Entries supplied:
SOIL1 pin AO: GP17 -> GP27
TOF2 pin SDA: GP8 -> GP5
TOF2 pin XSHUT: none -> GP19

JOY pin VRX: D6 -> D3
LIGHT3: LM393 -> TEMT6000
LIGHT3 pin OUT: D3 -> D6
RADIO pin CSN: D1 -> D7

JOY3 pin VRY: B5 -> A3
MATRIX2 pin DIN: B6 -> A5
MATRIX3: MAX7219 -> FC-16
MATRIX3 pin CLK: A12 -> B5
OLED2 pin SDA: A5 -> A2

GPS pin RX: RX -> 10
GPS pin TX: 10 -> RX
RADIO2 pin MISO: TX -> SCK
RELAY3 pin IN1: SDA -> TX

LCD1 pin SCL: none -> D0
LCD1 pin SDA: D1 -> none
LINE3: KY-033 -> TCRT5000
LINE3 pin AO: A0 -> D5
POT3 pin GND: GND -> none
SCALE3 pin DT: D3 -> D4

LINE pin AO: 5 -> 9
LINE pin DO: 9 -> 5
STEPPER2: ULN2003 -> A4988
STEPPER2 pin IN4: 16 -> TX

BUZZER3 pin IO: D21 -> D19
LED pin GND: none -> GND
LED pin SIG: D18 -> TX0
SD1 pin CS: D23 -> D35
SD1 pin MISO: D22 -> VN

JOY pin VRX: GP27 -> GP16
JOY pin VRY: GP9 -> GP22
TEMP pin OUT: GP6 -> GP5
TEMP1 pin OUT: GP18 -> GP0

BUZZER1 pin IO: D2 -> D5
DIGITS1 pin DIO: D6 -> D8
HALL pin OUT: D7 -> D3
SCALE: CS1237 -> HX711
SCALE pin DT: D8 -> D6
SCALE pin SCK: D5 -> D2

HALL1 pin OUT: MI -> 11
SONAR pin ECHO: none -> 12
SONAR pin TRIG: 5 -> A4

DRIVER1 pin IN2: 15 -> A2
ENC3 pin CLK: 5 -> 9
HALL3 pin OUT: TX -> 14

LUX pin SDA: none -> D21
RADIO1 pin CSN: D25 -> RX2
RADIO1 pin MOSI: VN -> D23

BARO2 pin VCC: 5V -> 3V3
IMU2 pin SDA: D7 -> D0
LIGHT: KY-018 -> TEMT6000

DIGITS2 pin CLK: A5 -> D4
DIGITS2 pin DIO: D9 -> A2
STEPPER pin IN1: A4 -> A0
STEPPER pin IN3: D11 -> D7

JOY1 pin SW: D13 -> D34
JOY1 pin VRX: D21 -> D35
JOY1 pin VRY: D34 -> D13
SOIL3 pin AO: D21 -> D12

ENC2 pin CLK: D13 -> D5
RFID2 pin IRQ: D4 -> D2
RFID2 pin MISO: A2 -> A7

Exercise:
Among the entries above, find the line with "LCD1 pin SCL: none -> D0" and the line with "IMU2 pin SDA: D7 -> D0"; give again exactly these two lines and all lines between them.

Exercise solution:
LCD1 pin SCL: none -> D0
LCD1 pin SDA: D1 -> none
LINE3: KY-033 -> TCRT5000
LINE3 pin AO: A0 -> D5
POT3 pin GND: GND -> none
SCALE3 pin DT: D3 -> D4

LINE pin AO: 5 -> 9
LINE pin DO: 9 -> 5
STEPPER2: ULN2003 -> A4988
STEPPER2 pin IN4: 16 -> TX

BUZZER3 pin IO: D21 -> D19
LED pin GND: none -> GND
LED pin SIG: D18 -> TX0
SD1 pin CS: D23 -> D35
SD1 pin MISO: D22 -> VN

JOY pin VRX: GP27 -> GP16
JOY pin VRY: GP9 -> GP22
TEMP pin OUT: GP6 -> GP5
TEMP1 pin OUT: GP18 -> GP0

BUZZER1 pin IO: D2 -> D5
DIGITS1 pin DIO: D6 -> D8
HALL pin OUT: D7 -> D3
SCALE: CS1237 -> HX711
SCALE pin DT: D8 -> D6
SCALE pin SCK: D5 -> D2

HALL1 pin OUT: MI -> 11
SONAR pin ECHO: none -> 12
SONAR pin TRIG: 5 -> A4

DRIVER1 pin IN2: 15 -> A2
ENC3 pin CLK: 5 -> 9
HALL3 pin OUT: TX -> 14

LUX pin SDA: none -> D21
RADIO1 pin CSN: D25 -> RX2
RADIO1 pin MOSI: VN -> D23

BARO2 pin VCC: 5V -> 3V3
IMU2 pin SDA: D7 -> D0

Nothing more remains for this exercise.